#### Given data

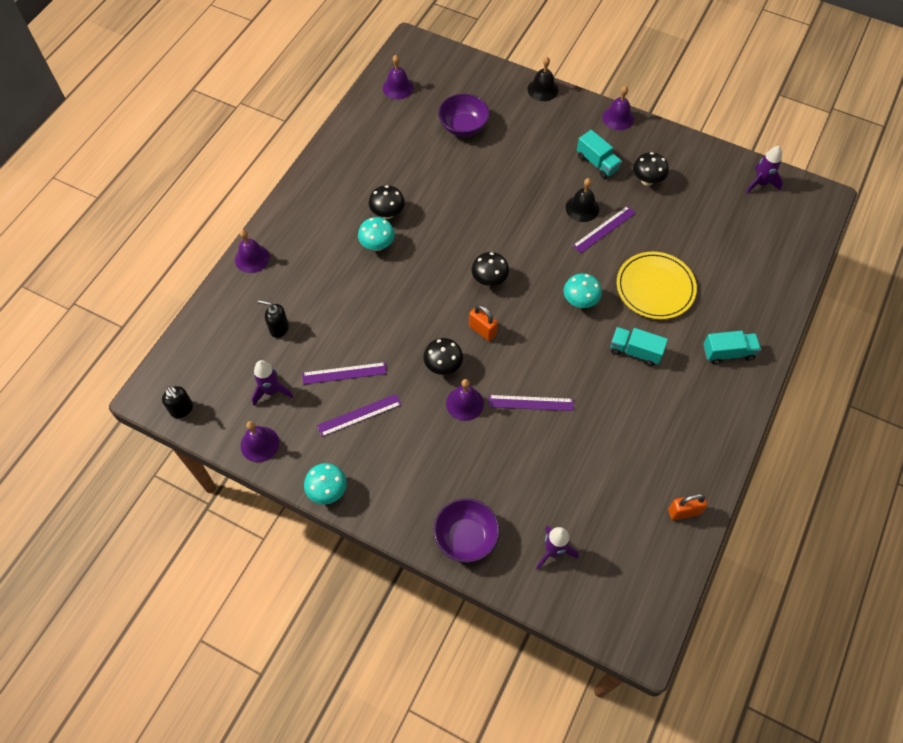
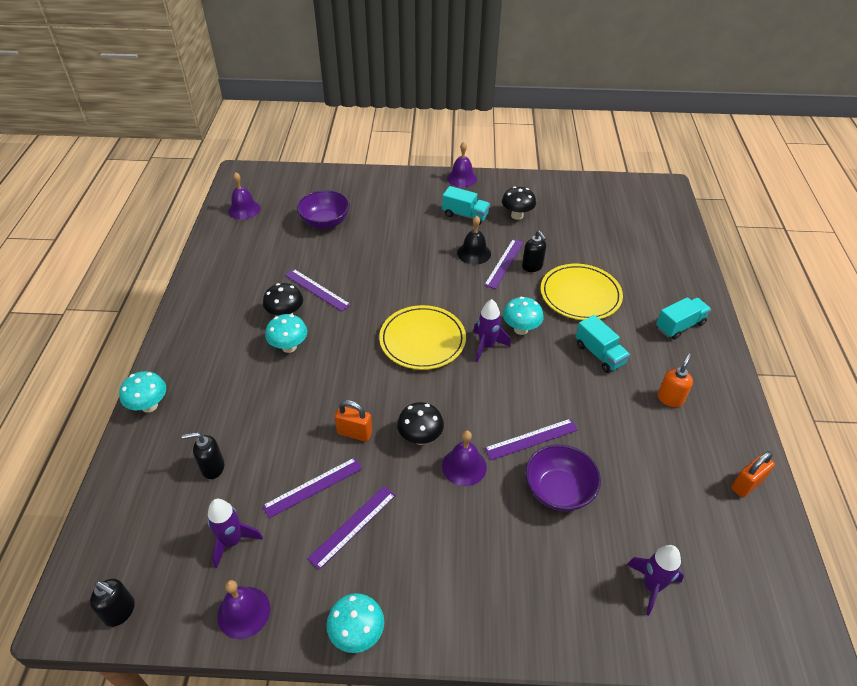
camera: 25 degrees left, 15 degrees down
(252, 258) = (149, 406): purple bell -> turquoise mushroom
(424, 197) = (317, 290): none -> purple ruler
(466, 537) = (549, 614): purple bowl -> purple bowl (558, 490)
(482, 330) = (442, 388): orange padlock -> orange padlock (354, 433)
(489, 280) = (422, 340): black mushroom -> yellow plate
(543, 89) = (383, 175): black bell -> none
(628, 242) = (532, 266): none -> black soap dispenser
(635, 351) = (599, 354): turquoise truck -> turquoise truck turned 120 degrees counterclockwise
(671, 415) = (670, 398): none -> orange soap dispenser
(760, 183) = (610, 191): purple rocket -> purple rocket (487, 346)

########

- _Task prompt_: Without the pictures, give every line above again exactly.

- _Output for this task_:
camera: 25 degrees left, 15 degrees down
(252, 258) = (149, 406): purple bell -> turquoise mushroom
(424, 197) = (317, 290): none -> purple ruler
(466, 537) = (549, 614): purple bowl -> purple bowl (558, 490)
(482, 330) = (442, 388): orange padlock -> orange padlock (354, 433)
(489, 280) = (422, 340): black mushroom -> yellow plate
(543, 89) = (383, 175): black bell -> none
(628, 242) = (532, 266): none -> black soap dispenser
(635, 351) = (599, 354): turquoise truck -> turquoise truck turned 120 degrees counterclockwise
(671, 415) = (670, 398): none -> orange soap dispenser
(760, 183) = (610, 191): purple rocket -> purple rocket (487, 346)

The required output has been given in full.